• Source data:
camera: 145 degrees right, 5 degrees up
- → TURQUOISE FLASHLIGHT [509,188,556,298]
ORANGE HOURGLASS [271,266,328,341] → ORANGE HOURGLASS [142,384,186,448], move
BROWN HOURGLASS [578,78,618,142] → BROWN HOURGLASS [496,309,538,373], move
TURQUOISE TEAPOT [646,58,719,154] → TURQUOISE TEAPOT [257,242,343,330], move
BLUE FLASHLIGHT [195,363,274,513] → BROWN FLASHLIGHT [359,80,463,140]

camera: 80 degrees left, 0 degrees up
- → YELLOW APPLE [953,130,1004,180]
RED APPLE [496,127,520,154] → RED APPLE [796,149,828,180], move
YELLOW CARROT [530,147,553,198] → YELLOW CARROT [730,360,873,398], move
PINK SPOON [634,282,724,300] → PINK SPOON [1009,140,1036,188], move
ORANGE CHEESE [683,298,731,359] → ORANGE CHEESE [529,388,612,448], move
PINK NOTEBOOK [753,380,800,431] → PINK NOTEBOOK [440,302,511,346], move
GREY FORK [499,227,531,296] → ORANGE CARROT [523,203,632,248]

• What to work on:
Every line from the one containing "- → TURQUOISE FLASHLIGHT [509,188,556,298]" to the end of the entries must be set down exactly, with none omitted and none added.

• Completed exercise:
- → TURQUOISE FLASHLIGHT [509,188,556,298]
ORANGE HOURGLASS [271,266,328,341] → ORANGE HOURGLASS [142,384,186,448], move
BROWN HOURGLASS [578,78,618,142] → BROWN HOURGLASS [496,309,538,373], move
TURQUOISE TEAPOT [646,58,719,154] → TURQUOISE TEAPOT [257,242,343,330], move
BLUE FLASHLIGHT [195,363,274,513] → BROWN FLASHLIGHT [359,80,463,140]

camera: 80 degrees left, 0 degrees up
- → YELLOW APPLE [953,130,1004,180]
RED APPLE [496,127,520,154] → RED APPLE [796,149,828,180], move
YELLOW CARROT [530,147,553,198] → YELLOW CARROT [730,360,873,398], move
PINK SPOON [634,282,724,300] → PINK SPOON [1009,140,1036,188], move
ORANGE CHEESE [683,298,731,359] → ORANGE CHEESE [529,388,612,448], move
PINK NOTEBOOK [753,380,800,431] → PINK NOTEBOOK [440,302,511,346], move
GREY FORK [499,227,531,296] → ORANGE CARROT [523,203,632,248]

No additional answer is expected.